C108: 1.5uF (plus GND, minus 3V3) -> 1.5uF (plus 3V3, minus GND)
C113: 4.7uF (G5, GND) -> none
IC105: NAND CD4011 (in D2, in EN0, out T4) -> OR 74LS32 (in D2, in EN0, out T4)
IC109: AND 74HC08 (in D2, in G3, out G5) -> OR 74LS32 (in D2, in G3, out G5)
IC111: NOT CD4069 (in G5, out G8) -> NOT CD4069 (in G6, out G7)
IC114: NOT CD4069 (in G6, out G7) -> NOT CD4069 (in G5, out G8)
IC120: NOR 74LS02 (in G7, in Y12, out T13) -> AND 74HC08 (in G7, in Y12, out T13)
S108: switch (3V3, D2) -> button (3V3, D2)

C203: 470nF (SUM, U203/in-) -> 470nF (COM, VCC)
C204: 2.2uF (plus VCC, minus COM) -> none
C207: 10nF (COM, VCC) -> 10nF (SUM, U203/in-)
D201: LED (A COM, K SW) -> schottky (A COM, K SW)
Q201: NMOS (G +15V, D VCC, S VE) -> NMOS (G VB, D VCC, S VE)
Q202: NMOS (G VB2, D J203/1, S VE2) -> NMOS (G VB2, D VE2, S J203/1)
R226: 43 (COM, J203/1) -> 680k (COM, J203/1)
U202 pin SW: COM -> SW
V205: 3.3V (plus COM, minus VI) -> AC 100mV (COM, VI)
════════════════
- PROBLEM TO WORK ON
Give back exactly the lines from the beginning of the records through the line containing "C204: 2.2uF (plus VCC, minus COM) -> none", and only those.

- ANSWER BOX
C108: 1.5uF (plus GND, minus 3V3) -> 1.5uF (plus 3V3, minus GND)
C113: 4.7uF (G5, GND) -> none
IC105: NAND CD4011 (in D2, in EN0, out T4) -> OR 74LS32 (in D2, in EN0, out T4)
IC109: AND 74HC08 (in D2, in G3, out G5) -> OR 74LS32 (in D2, in G3, out G5)
IC111: NOT CD4069 (in G5, out G8) -> NOT CD4069 (in G6, out G7)
IC114: NOT CD4069 (in G6, out G7) -> NOT CD4069 (in G5, out G8)
IC120: NOR 74LS02 (in G7, in Y12, out T13) -> AND 74HC08 (in G7, in Y12, out T13)
S108: switch (3V3, D2) -> button (3V3, D2)

C203: 470nF (SUM, U203/in-) -> 470nF (COM, VCC)
C204: 2.2uF (plus VCC, minus COM) -> none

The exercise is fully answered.